**TASK GOAL**
Take the lines from the line containing "green spinning top [848,272,897,319] -> none" through the end of the entries and output them exactly, with no pictures and nothing more.

**DATA EXTRACT**
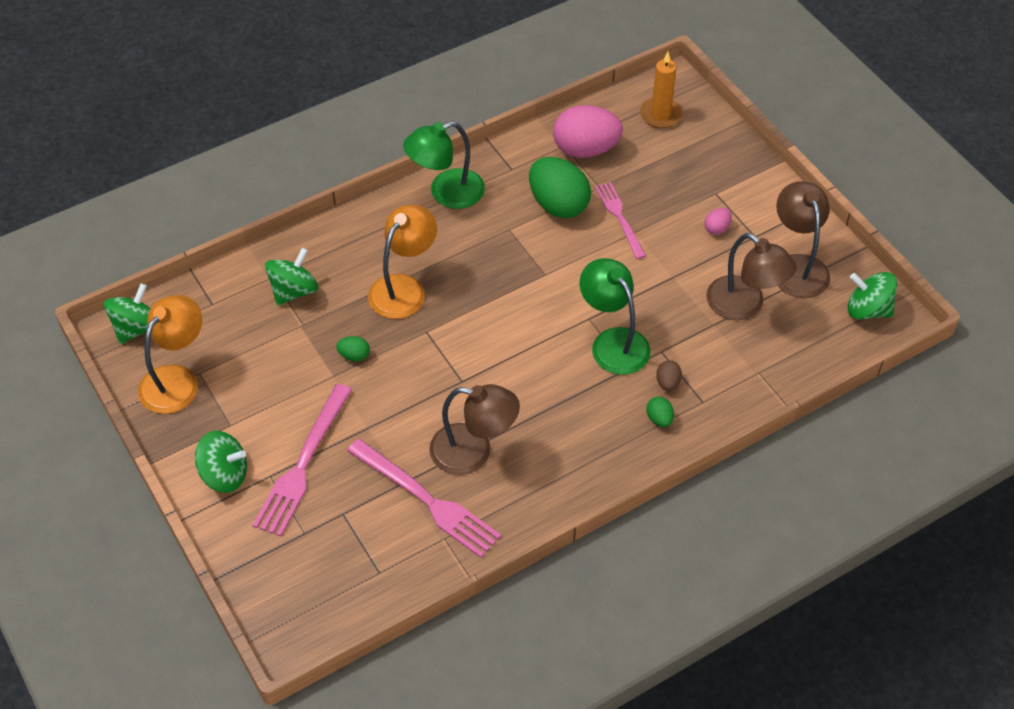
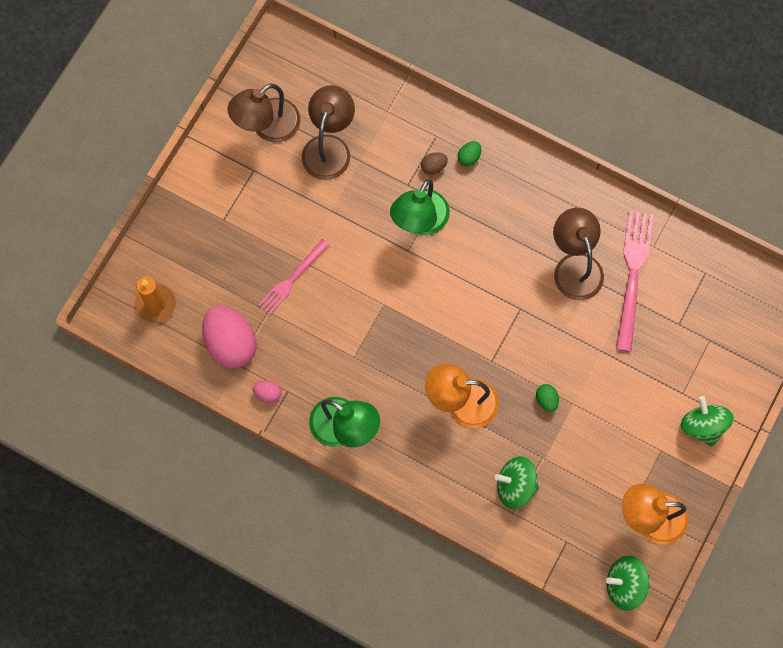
camera: 120 degrees left, 20 degrees up
pink fork [252,384,352,537] -> none
green egg [529,157,591,218] -> none
pink egg [704,208,732,235] -> pink egg moved to [253,380,282,403]
green spinning top [848,272,897,319] -> none

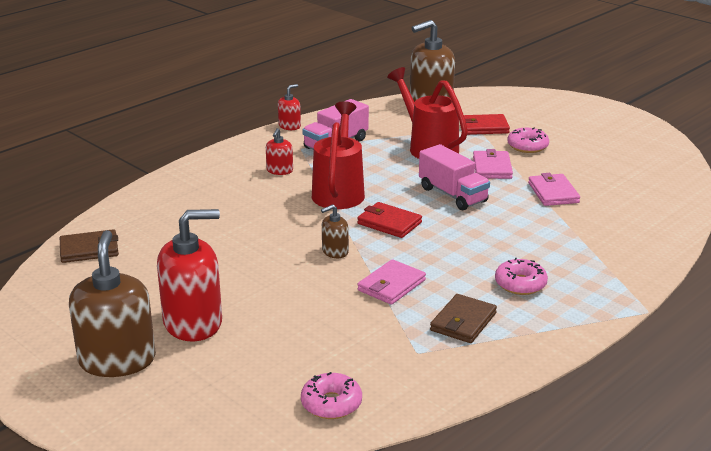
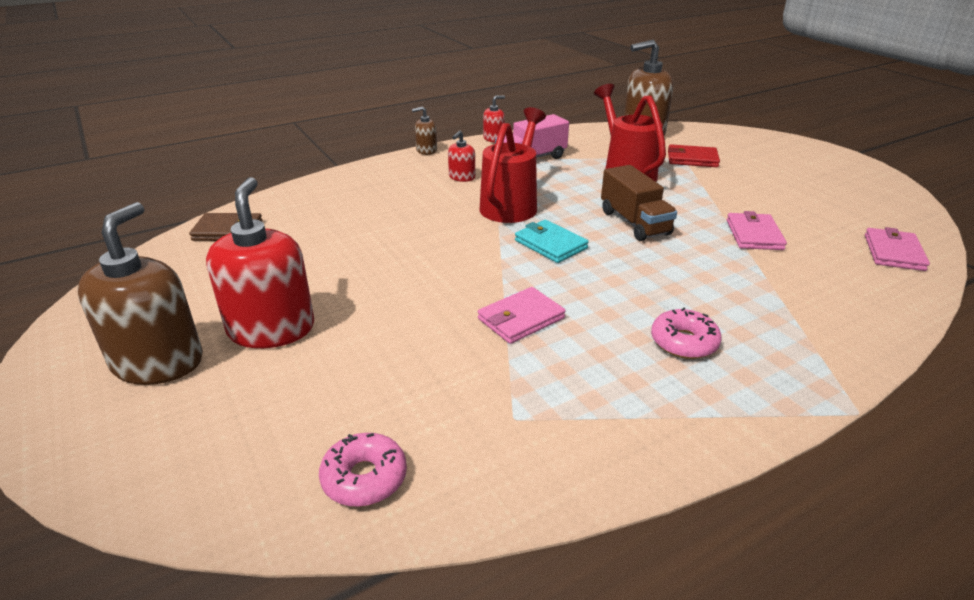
camera: 15 degrees right, 5 degrees up
red soap dispenser [157,209,222,342] -> red soap dispenser turned 90 degrees counterclockwise [206,177,314,348]
brown soap dispenser [321,204,349,258] -> brown soap dispenser moved to [412,106,437,155]
red wallet [357,202,422,238] -> turquoise wallet [515,220,589,263]
pink truck [419,144,490,210] -> brown truck [601,165,677,241]
brown wallet [430,294,497,343] -> none
pink wallet [473,149,513,179] -> pink wallet moved to [865,227,930,271]
pink donut [507,128,549,153] -> none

**WRITTEN REPLY**
green spinning top [848,272,897,319] -> none

camera: 15 degrees right, 5 degrees up
red soap dispenser [157,209,222,342] -> red soap dispenser turned 90 degrees counterclockwise [206,177,314,348]
brown soap dispenser [321,204,349,258] -> brown soap dispenser moved to [412,106,437,155]
red wallet [357,202,422,238] -> turquoise wallet [515,220,589,263]
pink truck [419,144,490,210] -> brown truck [601,165,677,241]
brown wallet [430,294,497,343] -> none
pink wallet [473,149,513,179] -> pink wallet moved to [865,227,930,271]
pink donut [507,128,549,153] -> none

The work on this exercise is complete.